(Segmentation polygon data)

----------

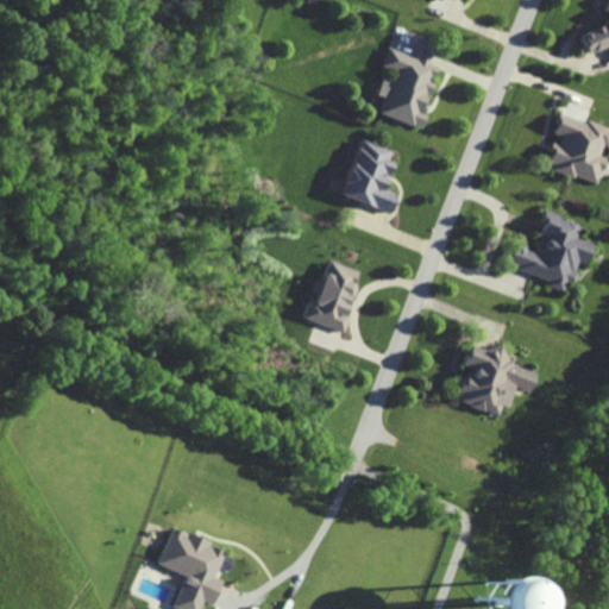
[(588,54),(608,45),(608,46),(608,4),(606,5),(608,12),(608,23),(579,35),(588,54)]
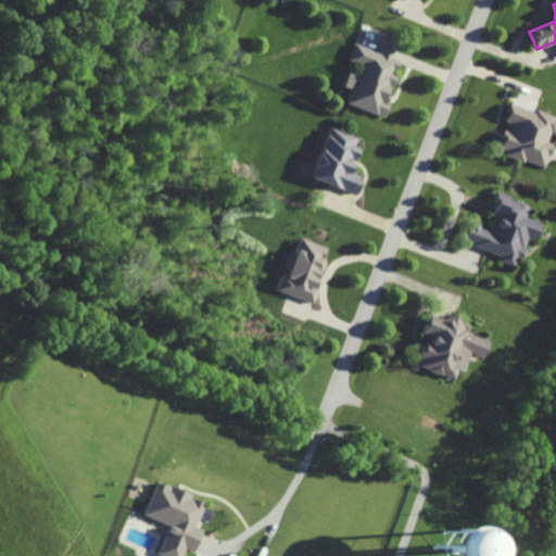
[(545,168),(554,143),(547,142),(552,131),(555,133),(555,117),(512,102),(505,122),(509,124),(498,152),(545,168)]
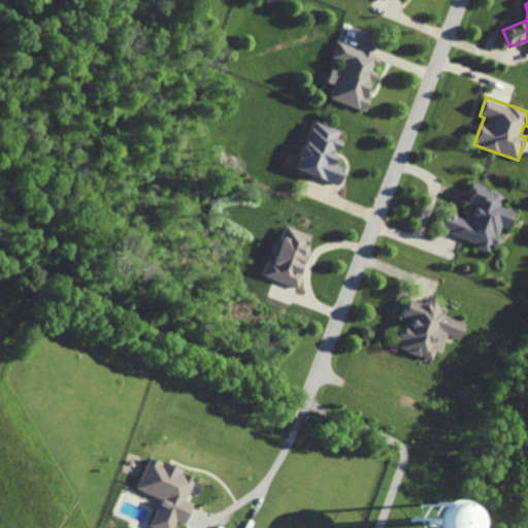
[(294,171),(337,186),(343,167),(331,163),(339,140),(336,139),(339,130),(311,121),(294,171)]
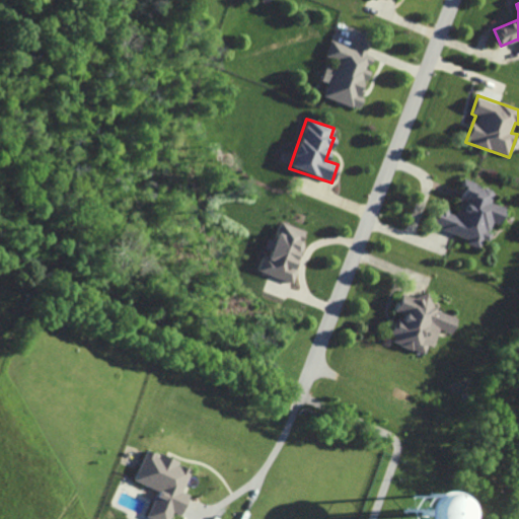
[(432,226),(478,245),(482,238),(486,240),(493,222),(499,225),(506,209),(491,203),(495,192),(465,179),(456,201),(461,203),(456,215),(439,208),(432,226)]
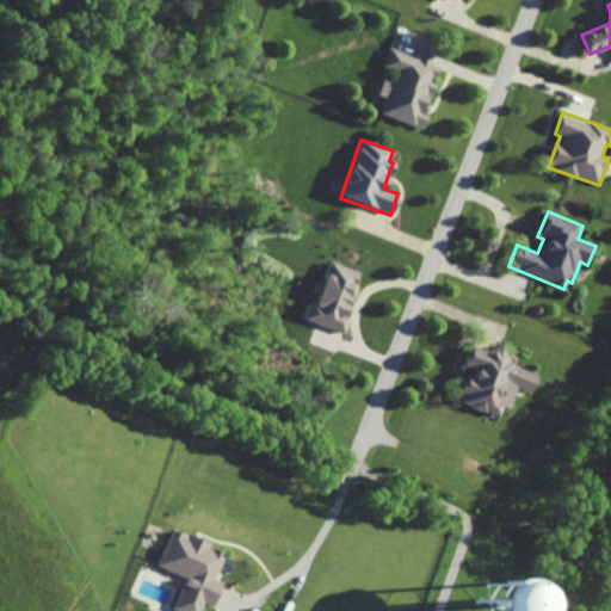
[(303,320),(344,334),(350,316),(344,314),(359,272),(325,260),(303,320)]
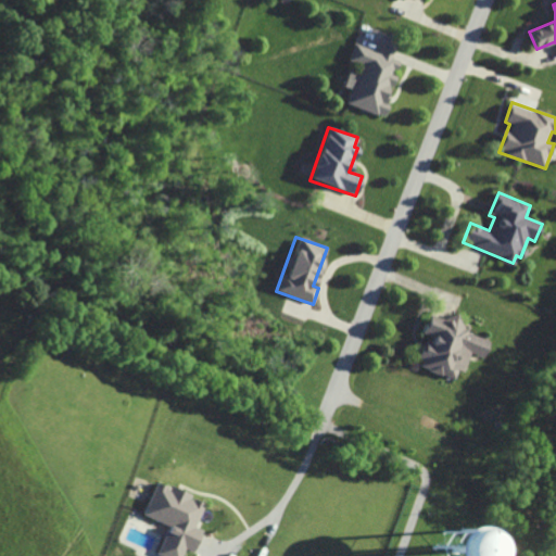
[(489,340),(458,329),(462,323),(428,311),(420,332),(426,335),(418,358),(422,359),(419,368),(453,380),(456,370),(463,373),(469,354),(482,358),(489,340)]
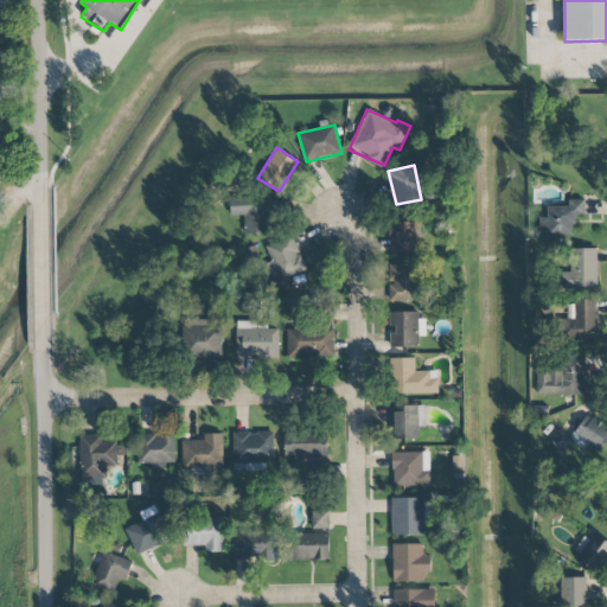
[(230,197),(230,216),(244,216),(244,234),(270,234),(270,198),(230,197)]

----------

WHAT IS REQUIRED: What comes back should match the records exactly, minus any pictures.

REPLY TO THE TASK:
[(588,54),(608,45),(608,46),(608,4),(606,5),(608,12),(608,23),(579,35),(588,54)]
[(545,168),(554,143),(547,142),(552,131),(555,133),(555,117),(512,102),(505,122),(509,124),(498,152),(545,168)]
[(294,171),(337,186),(343,167),(331,163),(339,140),(336,139),(339,130),(311,121),(294,171)]
[(432,226),(478,245),(482,238),(486,240),(493,222),(499,225),(506,209),(491,203),(495,192),(465,179),(456,201),(461,203),(456,215),(439,208),(432,226)]
[(303,320),(344,334),(350,316),(344,314),(359,272),(325,260),(303,320)]
[(489,340),(458,329),(462,323),(428,311),(420,332),(426,335),(418,358),(422,359),(419,368),(453,380),(456,370),(463,373),(469,354),(482,358),(489,340)]
[(230,197),(230,216),(244,216),(244,234),(270,234),(270,198),(230,197)]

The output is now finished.